## Exercise requirements
Where in the material does the word "yellow" appear? Copy each line that has it.

## Given records
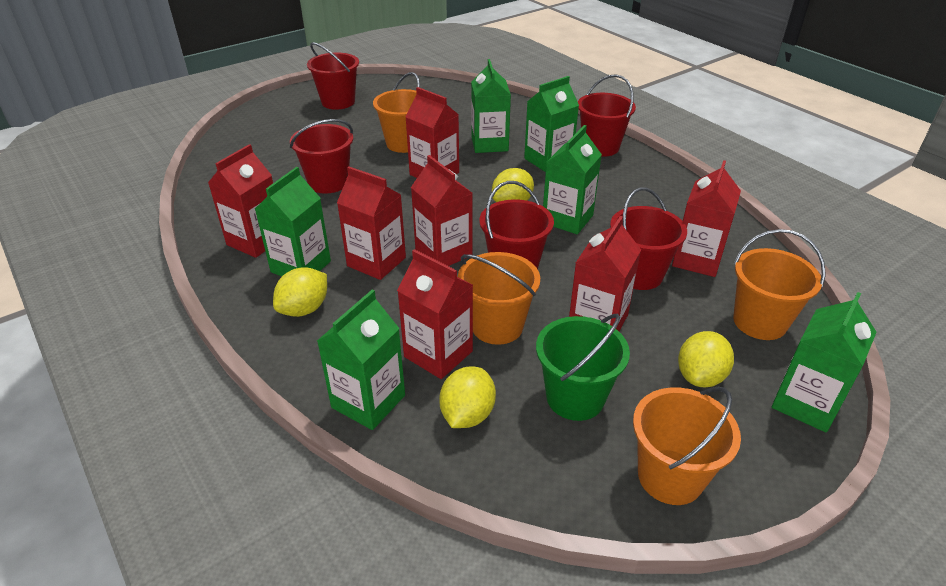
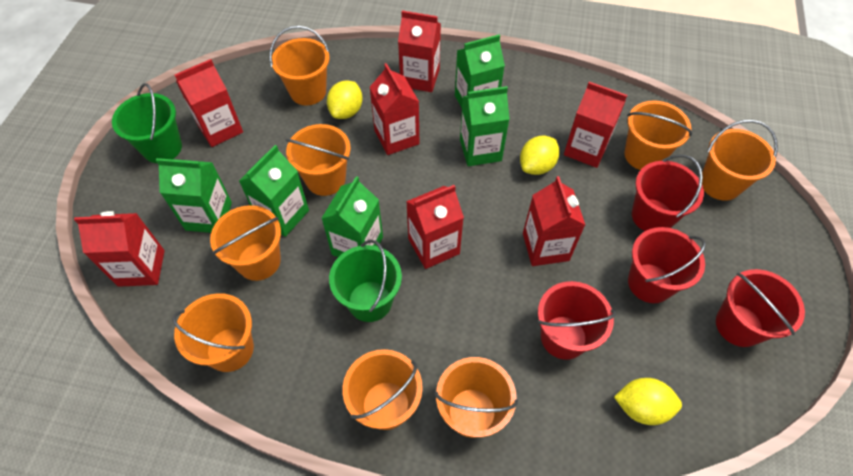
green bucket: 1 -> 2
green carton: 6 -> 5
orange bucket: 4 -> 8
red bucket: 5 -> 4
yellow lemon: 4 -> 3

--

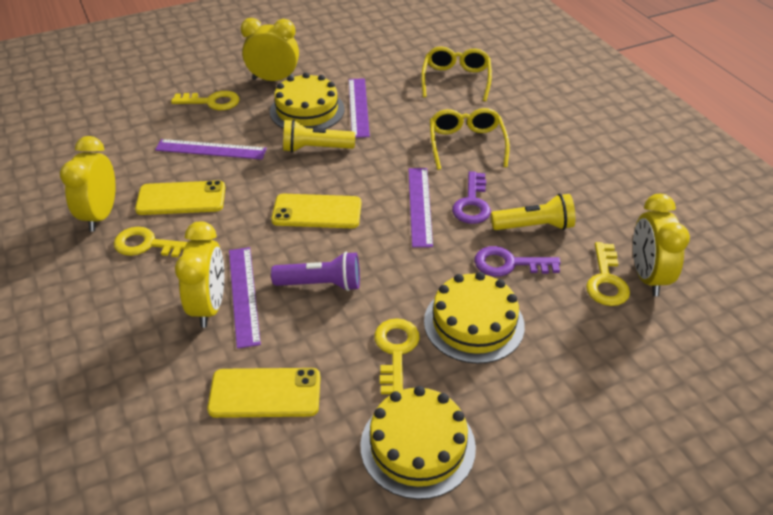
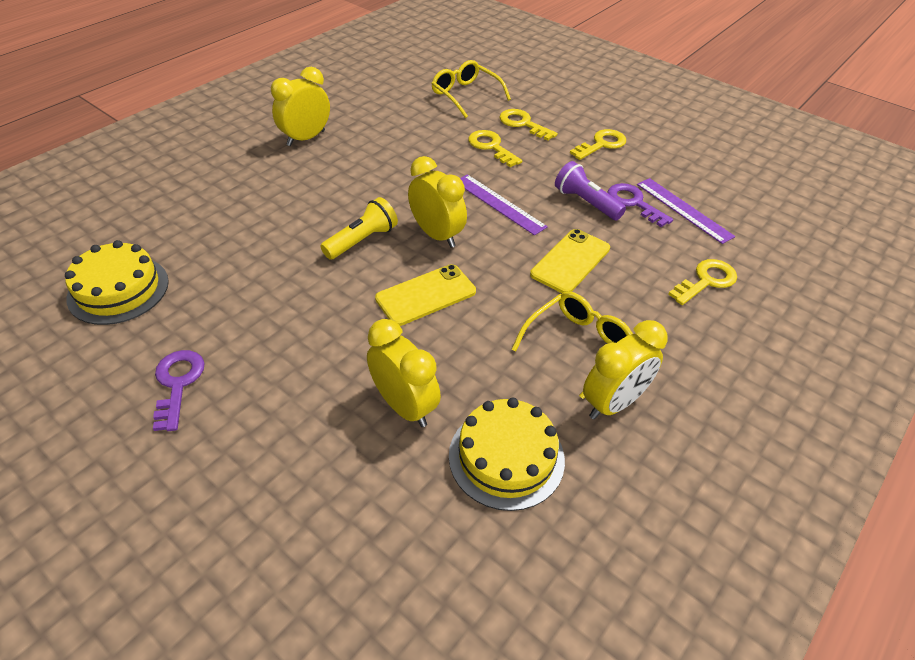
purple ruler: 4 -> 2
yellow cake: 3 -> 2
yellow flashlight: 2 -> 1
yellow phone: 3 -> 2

## The completed task
yellow lemon: 4 -> 3
yellow cake: 3 -> 2
yellow flashlight: 2 -> 1
yellow phone: 3 -> 2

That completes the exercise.